For the data that follows, report how many lines contain the word "headphones", and nothing else.

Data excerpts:
*-*-*

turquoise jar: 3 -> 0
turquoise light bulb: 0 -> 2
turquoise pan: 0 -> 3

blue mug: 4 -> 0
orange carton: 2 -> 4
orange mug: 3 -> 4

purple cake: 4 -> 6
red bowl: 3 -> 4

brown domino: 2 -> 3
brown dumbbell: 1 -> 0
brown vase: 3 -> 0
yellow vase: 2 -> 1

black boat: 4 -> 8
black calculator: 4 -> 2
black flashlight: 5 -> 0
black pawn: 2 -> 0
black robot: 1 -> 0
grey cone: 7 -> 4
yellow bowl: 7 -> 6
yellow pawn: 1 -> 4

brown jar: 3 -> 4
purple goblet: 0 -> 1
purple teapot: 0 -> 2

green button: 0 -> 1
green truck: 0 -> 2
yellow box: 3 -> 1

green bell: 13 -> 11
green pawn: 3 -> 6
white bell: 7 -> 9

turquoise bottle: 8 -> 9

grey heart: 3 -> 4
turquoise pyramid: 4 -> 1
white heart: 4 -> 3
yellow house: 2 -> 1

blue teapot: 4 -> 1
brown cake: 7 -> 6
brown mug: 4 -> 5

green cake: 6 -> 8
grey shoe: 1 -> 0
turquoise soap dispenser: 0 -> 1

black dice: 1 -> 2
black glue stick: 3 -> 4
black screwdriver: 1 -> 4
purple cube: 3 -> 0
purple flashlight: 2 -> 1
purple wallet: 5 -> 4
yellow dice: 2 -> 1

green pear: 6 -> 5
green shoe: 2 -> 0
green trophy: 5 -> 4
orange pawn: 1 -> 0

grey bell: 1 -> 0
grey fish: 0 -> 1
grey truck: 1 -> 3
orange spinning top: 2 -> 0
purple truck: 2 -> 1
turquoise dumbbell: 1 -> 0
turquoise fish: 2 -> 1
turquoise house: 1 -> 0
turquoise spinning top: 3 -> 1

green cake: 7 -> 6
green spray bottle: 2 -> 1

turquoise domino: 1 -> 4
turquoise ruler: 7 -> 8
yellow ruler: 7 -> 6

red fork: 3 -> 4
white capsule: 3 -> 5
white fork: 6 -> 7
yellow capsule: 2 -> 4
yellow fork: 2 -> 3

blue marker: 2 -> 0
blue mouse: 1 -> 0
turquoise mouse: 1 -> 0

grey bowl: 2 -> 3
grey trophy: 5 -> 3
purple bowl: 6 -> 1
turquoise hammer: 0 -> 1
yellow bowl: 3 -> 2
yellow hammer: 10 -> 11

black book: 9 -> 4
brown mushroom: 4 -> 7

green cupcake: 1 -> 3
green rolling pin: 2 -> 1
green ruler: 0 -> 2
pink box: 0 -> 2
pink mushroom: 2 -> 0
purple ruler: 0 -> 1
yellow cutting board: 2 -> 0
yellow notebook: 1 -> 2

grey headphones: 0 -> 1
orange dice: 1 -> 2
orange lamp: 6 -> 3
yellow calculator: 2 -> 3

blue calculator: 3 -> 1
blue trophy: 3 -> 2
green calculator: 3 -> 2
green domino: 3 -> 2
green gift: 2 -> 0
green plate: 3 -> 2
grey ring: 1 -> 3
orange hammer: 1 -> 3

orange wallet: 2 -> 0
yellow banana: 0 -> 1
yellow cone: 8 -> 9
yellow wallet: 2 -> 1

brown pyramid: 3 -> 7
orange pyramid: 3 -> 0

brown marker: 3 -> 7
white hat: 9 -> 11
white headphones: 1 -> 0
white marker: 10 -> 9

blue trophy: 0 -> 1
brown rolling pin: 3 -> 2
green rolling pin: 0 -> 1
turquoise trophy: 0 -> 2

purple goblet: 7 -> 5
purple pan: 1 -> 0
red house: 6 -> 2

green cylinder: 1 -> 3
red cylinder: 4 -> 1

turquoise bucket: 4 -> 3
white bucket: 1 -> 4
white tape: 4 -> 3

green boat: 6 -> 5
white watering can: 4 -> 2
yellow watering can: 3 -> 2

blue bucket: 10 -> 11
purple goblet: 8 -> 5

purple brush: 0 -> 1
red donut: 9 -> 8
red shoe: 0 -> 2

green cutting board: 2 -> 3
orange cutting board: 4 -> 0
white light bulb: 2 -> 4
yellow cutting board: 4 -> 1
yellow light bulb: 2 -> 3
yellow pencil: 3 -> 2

*-*-*

Exercise solution -
2